[[ INPUT FOR THIS TASK, beginning ]]
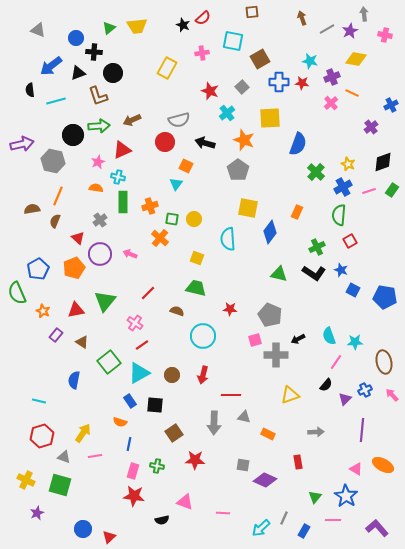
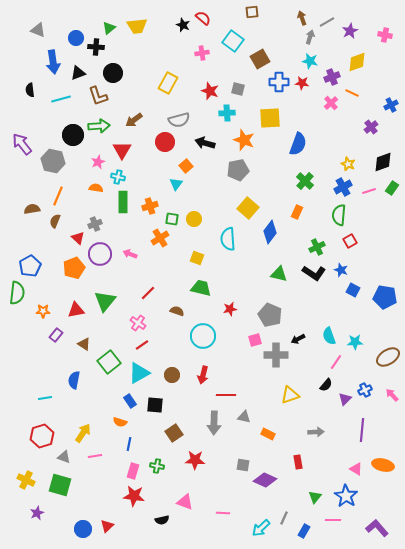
gray arrow at (364, 14): moved 54 px left, 23 px down; rotated 24 degrees clockwise
red semicircle at (203, 18): rotated 98 degrees counterclockwise
gray line at (327, 29): moved 7 px up
cyan square at (233, 41): rotated 25 degrees clockwise
black cross at (94, 52): moved 2 px right, 5 px up
yellow diamond at (356, 59): moved 1 px right, 3 px down; rotated 30 degrees counterclockwise
blue arrow at (51, 66): moved 2 px right, 4 px up; rotated 60 degrees counterclockwise
yellow rectangle at (167, 68): moved 1 px right, 15 px down
gray square at (242, 87): moved 4 px left, 2 px down; rotated 32 degrees counterclockwise
cyan line at (56, 101): moved 5 px right, 2 px up
cyan cross at (227, 113): rotated 35 degrees clockwise
brown arrow at (132, 120): moved 2 px right; rotated 12 degrees counterclockwise
purple arrow at (22, 144): rotated 115 degrees counterclockwise
red triangle at (122, 150): rotated 36 degrees counterclockwise
orange square at (186, 166): rotated 24 degrees clockwise
gray pentagon at (238, 170): rotated 25 degrees clockwise
green cross at (316, 172): moved 11 px left, 9 px down
green rectangle at (392, 190): moved 2 px up
yellow square at (248, 208): rotated 30 degrees clockwise
gray cross at (100, 220): moved 5 px left, 4 px down; rotated 16 degrees clockwise
orange cross at (160, 238): rotated 18 degrees clockwise
blue pentagon at (38, 269): moved 8 px left, 3 px up
green trapezoid at (196, 288): moved 5 px right
green semicircle at (17, 293): rotated 150 degrees counterclockwise
red star at (230, 309): rotated 16 degrees counterclockwise
orange star at (43, 311): rotated 24 degrees counterclockwise
pink cross at (135, 323): moved 3 px right
brown triangle at (82, 342): moved 2 px right, 2 px down
brown ellipse at (384, 362): moved 4 px right, 5 px up; rotated 70 degrees clockwise
red line at (231, 395): moved 5 px left
cyan line at (39, 401): moved 6 px right, 3 px up; rotated 24 degrees counterclockwise
orange ellipse at (383, 465): rotated 15 degrees counterclockwise
red triangle at (109, 537): moved 2 px left, 11 px up
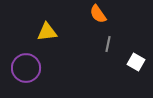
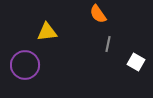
purple circle: moved 1 px left, 3 px up
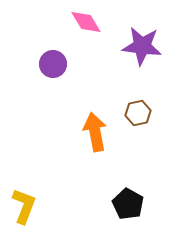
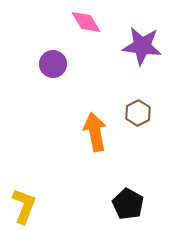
brown hexagon: rotated 15 degrees counterclockwise
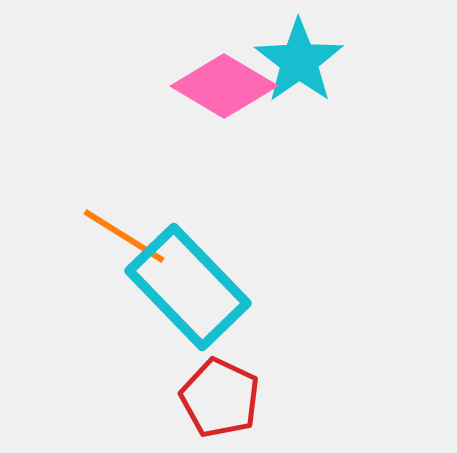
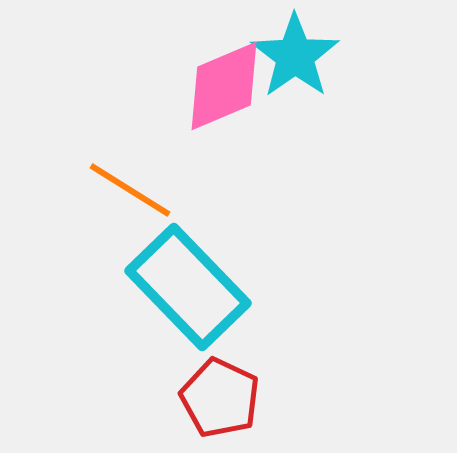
cyan star: moved 4 px left, 5 px up
pink diamond: rotated 54 degrees counterclockwise
orange line: moved 6 px right, 46 px up
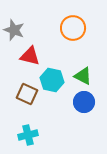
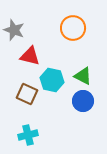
blue circle: moved 1 px left, 1 px up
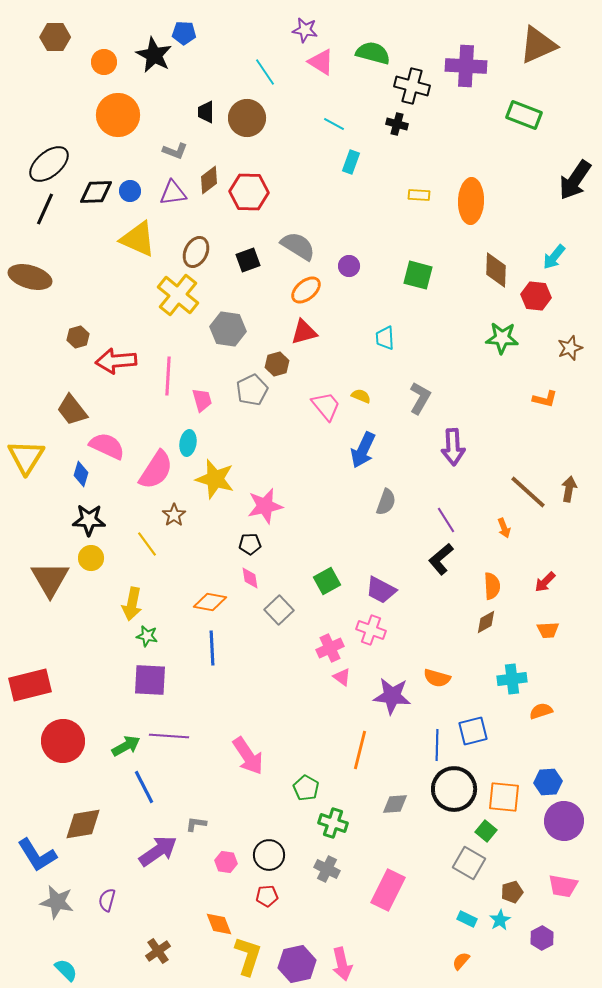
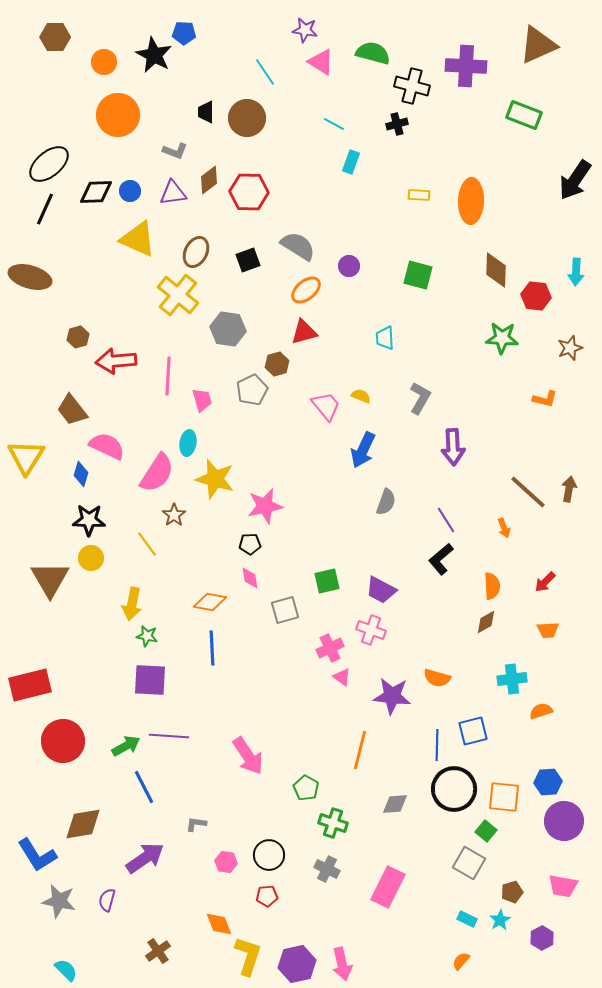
black cross at (397, 124): rotated 30 degrees counterclockwise
cyan arrow at (554, 257): moved 22 px right, 15 px down; rotated 36 degrees counterclockwise
pink semicircle at (156, 470): moved 1 px right, 3 px down
green square at (327, 581): rotated 16 degrees clockwise
gray square at (279, 610): moved 6 px right; rotated 28 degrees clockwise
purple arrow at (158, 851): moved 13 px left, 7 px down
pink rectangle at (388, 890): moved 3 px up
gray star at (57, 902): moved 2 px right, 1 px up
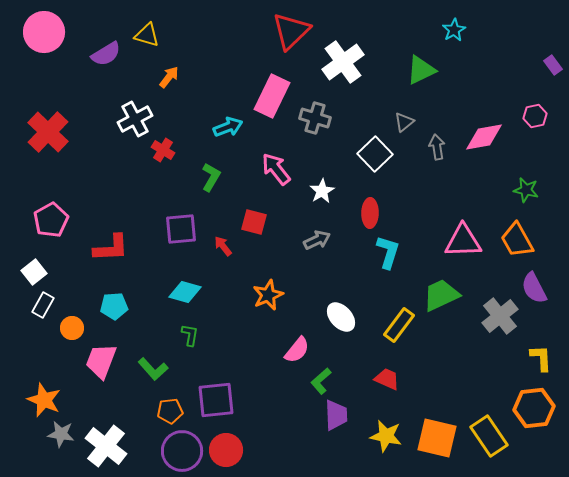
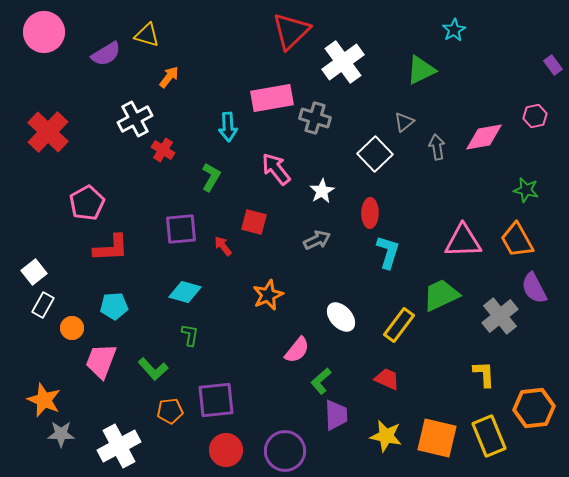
pink rectangle at (272, 96): moved 2 px down; rotated 54 degrees clockwise
cyan arrow at (228, 127): rotated 108 degrees clockwise
pink pentagon at (51, 220): moved 36 px right, 17 px up
yellow L-shape at (541, 358): moved 57 px left, 16 px down
gray star at (61, 434): rotated 8 degrees counterclockwise
yellow rectangle at (489, 436): rotated 12 degrees clockwise
white cross at (106, 446): moved 13 px right; rotated 24 degrees clockwise
purple circle at (182, 451): moved 103 px right
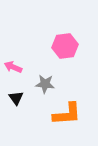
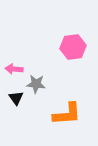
pink hexagon: moved 8 px right, 1 px down
pink arrow: moved 1 px right, 2 px down; rotated 18 degrees counterclockwise
gray star: moved 9 px left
[[ INPUT FOR THIS TASK, end ]]
■ PROBLEM TO SOLVE
Copy the records above exactly, from the first line through the line containing "black cross at (94, 52): moved", and leave out the pictures.

■ YOUR SOLUTION
gray arrow at (364, 14): moved 54 px left, 23 px down; rotated 24 degrees clockwise
red semicircle at (203, 18): rotated 98 degrees counterclockwise
gray line at (327, 29): moved 7 px up
cyan square at (233, 41): rotated 25 degrees clockwise
black cross at (94, 52): moved 2 px right, 5 px up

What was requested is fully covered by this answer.